### AIM OF THE EXERCISE
In the listing that follows, locate the line containing "red pear: 10 -> 8" and the line containing "orange eraser: 3 -> 2". Retype exactly those two lines and every line between them, and nothing more.

### LISTED RECORDS
>>>>

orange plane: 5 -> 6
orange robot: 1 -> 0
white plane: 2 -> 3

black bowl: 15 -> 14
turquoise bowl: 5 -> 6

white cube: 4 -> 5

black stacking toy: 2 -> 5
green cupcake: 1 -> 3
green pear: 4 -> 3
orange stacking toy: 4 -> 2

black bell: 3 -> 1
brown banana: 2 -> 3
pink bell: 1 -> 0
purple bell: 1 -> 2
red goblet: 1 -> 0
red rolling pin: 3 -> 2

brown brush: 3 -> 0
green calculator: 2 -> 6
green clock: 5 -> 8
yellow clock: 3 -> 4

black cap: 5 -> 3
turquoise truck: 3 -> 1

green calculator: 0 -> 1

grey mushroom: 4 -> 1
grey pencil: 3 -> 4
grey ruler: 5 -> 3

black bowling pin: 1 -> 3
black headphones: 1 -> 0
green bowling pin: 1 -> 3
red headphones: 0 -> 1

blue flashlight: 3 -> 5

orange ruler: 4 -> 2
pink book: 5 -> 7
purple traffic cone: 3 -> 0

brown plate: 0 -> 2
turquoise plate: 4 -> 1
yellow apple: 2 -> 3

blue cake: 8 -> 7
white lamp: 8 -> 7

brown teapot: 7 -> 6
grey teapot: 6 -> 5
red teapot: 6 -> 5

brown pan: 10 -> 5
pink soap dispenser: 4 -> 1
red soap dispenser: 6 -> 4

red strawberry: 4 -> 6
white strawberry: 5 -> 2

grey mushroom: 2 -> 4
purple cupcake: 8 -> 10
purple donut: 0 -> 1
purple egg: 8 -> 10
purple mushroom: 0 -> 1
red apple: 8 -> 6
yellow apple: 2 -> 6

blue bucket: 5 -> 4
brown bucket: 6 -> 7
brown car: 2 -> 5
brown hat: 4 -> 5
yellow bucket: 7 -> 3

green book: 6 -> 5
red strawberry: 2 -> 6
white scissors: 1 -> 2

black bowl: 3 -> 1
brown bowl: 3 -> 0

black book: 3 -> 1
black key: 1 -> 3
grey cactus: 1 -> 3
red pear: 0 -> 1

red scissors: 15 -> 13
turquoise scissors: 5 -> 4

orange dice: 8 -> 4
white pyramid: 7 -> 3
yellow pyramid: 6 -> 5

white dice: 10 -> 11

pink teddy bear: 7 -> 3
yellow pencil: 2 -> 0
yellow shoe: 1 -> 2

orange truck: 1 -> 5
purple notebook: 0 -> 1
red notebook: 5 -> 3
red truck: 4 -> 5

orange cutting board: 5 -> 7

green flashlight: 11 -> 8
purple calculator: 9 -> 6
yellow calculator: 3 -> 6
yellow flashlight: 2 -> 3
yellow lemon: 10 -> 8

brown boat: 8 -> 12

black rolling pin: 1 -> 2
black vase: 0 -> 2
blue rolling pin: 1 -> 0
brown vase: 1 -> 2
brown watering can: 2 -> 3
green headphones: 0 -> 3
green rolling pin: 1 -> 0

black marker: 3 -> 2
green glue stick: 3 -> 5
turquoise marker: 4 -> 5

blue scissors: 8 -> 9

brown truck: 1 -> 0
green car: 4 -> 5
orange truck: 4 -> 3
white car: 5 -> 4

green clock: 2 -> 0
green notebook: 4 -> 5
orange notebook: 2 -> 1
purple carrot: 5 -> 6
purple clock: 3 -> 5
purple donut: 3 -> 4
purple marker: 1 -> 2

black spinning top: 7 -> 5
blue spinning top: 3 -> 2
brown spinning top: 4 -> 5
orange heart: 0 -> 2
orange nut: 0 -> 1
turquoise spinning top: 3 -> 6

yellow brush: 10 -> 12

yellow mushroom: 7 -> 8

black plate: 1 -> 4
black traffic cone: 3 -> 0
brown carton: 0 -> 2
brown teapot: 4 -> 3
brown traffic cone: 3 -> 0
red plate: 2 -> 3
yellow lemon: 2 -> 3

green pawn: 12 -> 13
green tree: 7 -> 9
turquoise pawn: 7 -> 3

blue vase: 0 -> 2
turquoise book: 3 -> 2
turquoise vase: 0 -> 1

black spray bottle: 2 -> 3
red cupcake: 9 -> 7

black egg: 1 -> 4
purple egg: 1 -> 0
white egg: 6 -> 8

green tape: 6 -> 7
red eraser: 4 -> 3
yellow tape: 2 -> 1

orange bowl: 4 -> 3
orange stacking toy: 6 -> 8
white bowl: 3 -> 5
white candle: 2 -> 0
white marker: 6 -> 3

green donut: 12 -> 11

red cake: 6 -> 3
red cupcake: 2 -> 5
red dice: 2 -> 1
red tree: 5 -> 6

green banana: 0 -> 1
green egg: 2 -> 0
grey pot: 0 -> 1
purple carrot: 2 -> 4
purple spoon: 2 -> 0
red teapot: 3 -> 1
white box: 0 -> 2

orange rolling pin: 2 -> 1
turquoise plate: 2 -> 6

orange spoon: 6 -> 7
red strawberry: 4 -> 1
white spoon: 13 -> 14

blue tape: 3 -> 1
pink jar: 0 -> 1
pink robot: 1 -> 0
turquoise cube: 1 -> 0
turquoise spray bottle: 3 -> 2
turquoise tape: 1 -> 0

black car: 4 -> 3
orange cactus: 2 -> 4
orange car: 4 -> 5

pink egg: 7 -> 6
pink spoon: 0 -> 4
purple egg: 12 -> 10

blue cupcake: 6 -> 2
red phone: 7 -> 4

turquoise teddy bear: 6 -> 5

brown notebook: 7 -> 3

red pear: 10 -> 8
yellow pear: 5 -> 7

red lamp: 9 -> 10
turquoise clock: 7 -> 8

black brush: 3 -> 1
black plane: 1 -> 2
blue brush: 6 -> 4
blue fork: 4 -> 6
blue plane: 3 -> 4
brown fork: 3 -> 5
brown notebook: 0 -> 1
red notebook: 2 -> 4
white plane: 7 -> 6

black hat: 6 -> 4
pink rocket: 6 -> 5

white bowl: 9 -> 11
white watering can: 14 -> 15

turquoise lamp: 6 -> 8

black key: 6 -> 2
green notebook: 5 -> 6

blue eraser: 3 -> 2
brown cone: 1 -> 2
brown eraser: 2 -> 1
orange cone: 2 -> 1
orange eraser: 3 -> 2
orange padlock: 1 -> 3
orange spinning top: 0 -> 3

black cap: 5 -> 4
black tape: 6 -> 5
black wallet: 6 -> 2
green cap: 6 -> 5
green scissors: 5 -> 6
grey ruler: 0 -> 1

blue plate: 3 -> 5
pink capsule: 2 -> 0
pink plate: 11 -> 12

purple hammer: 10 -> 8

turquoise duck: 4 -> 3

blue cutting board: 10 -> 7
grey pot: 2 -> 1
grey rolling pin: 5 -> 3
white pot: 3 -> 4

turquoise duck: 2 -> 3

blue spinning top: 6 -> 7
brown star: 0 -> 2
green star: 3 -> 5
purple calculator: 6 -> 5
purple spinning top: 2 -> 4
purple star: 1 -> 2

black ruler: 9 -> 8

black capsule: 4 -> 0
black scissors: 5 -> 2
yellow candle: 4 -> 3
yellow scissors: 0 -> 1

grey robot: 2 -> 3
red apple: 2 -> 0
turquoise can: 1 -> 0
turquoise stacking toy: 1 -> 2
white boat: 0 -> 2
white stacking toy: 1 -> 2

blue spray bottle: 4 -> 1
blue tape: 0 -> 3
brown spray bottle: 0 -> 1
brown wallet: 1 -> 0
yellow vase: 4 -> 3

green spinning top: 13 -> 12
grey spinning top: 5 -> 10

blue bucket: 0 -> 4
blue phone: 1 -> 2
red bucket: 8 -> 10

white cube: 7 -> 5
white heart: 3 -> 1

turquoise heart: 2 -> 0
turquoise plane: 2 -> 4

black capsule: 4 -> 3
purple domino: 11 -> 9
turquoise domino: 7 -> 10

<<<<

### EXERCISE RESPONSE
red pear: 10 -> 8
yellow pear: 5 -> 7

red lamp: 9 -> 10
turquoise clock: 7 -> 8

black brush: 3 -> 1
black plane: 1 -> 2
blue brush: 6 -> 4
blue fork: 4 -> 6
blue plane: 3 -> 4
brown fork: 3 -> 5
brown notebook: 0 -> 1
red notebook: 2 -> 4
white plane: 7 -> 6

black hat: 6 -> 4
pink rocket: 6 -> 5

white bowl: 9 -> 11
white watering can: 14 -> 15

turquoise lamp: 6 -> 8

black key: 6 -> 2
green notebook: 5 -> 6

blue eraser: 3 -> 2
brown cone: 1 -> 2
brown eraser: 2 -> 1
orange cone: 2 -> 1
orange eraser: 3 -> 2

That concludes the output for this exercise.